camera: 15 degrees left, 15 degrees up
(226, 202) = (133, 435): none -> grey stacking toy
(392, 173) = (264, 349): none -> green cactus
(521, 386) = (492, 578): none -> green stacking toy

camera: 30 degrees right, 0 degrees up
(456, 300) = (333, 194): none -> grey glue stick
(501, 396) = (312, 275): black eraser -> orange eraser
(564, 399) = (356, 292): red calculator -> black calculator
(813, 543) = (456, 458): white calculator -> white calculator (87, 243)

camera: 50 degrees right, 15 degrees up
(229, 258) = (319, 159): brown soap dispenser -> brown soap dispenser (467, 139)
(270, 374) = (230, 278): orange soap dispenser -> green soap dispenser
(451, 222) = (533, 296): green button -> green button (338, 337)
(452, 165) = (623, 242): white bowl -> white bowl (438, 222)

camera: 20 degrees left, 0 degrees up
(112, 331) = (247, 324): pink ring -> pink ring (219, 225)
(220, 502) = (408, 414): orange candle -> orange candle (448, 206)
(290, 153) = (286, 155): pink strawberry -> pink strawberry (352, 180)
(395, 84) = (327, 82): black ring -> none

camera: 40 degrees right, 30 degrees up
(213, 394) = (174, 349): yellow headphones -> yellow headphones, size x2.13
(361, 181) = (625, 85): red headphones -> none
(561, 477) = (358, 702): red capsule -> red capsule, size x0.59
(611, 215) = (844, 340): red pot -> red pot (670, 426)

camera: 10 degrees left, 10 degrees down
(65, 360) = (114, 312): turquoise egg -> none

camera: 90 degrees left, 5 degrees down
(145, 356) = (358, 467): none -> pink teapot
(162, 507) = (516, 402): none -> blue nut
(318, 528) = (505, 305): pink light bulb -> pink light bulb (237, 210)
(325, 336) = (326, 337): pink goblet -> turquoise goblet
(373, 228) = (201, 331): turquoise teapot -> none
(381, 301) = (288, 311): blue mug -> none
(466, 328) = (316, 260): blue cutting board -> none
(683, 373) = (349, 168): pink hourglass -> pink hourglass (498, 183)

§ **Task objective**
Output each line of the listing above that has "green".

§ **Response to this task**
(392, 173) = (264, 349): none -> green cactus
(521, 386) = (492, 578): none -> green stacking toy
(270, 374) = (230, 278): orange soap dispenser -> green soap dispenser
(451, 222) = (533, 296): green button -> green button (338, 337)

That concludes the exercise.